◆ GIVEN RECORDS:
-------

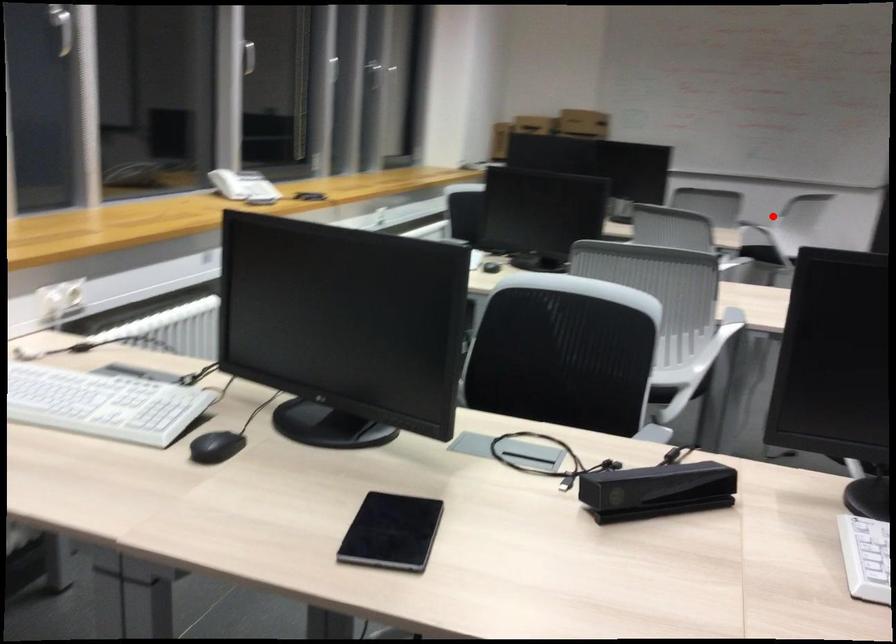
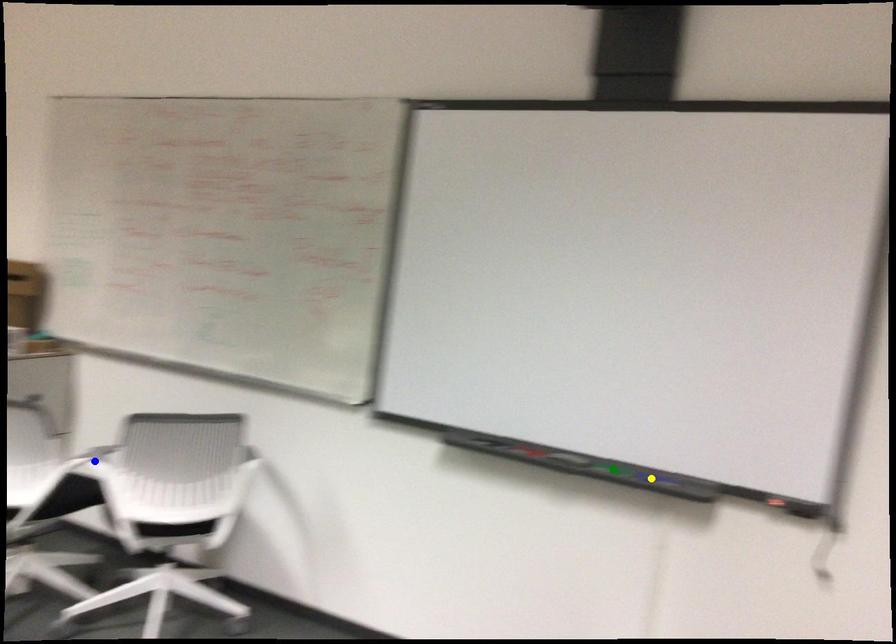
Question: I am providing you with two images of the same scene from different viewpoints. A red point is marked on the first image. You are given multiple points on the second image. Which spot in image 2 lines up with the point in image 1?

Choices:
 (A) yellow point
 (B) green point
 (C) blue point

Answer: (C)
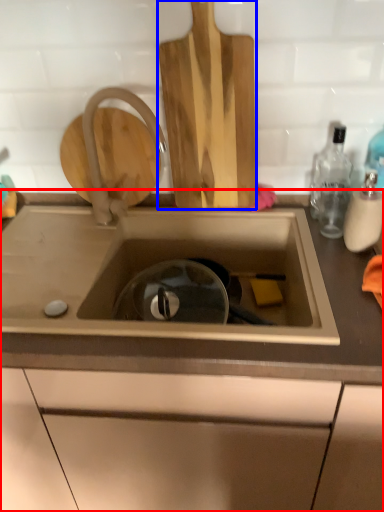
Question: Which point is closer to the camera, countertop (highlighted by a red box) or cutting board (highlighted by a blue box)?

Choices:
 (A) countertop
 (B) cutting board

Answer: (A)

-------

Rewrite the data above as a numbered list, one text line per item, and skip the blank lines and the picture lines.

1. Question: I am providing you with two images of the same scene from different viewpoints. A red point is marked on the first image. You are given multiple points on the second image. Which spot in image 2 lines up with the point in image 1?
2. Choices:
3.  (A) yellow point
4.  (B) green point
5.  (C) blue point
6. Answer: (C)
7. Question: Which point is closer to the camera, countertop (highlighted by a red box) or cutting board (highlighted by a blue box)?
8. Choices:
9.  (A) countertop
10.  (B) cutting board
11. Answer: (A)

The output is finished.